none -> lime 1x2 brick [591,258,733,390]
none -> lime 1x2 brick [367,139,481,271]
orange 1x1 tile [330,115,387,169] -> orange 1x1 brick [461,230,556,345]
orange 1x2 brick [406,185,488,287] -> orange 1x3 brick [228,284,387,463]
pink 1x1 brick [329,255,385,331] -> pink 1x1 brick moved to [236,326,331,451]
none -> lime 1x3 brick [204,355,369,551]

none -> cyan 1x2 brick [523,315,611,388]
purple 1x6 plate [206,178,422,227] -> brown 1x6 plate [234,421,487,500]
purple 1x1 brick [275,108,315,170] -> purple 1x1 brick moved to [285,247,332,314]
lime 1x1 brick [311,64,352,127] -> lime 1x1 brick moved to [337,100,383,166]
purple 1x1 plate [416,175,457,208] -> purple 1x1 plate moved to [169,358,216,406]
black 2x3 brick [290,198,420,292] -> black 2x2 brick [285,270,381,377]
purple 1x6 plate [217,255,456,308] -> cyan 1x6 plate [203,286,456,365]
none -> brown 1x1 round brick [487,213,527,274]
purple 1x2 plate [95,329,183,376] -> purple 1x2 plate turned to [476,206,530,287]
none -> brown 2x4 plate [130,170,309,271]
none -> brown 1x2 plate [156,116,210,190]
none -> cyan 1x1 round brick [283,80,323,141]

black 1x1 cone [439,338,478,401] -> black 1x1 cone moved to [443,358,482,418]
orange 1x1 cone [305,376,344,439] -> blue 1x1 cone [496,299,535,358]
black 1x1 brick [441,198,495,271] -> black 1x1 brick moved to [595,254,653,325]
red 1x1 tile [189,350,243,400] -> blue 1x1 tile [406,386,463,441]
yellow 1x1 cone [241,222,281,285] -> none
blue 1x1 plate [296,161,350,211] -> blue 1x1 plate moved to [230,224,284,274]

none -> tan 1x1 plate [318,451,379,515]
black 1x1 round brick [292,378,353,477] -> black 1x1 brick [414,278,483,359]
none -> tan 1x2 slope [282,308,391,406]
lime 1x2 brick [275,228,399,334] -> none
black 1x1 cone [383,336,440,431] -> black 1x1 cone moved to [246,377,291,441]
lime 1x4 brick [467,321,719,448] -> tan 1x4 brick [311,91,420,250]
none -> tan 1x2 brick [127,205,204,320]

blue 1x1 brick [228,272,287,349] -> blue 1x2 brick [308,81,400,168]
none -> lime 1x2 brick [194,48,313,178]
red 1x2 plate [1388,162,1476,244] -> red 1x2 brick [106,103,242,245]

*Task brief*:
Find how many lines in the data above include the string "lime", and give that number alone.

*Answer box*:
7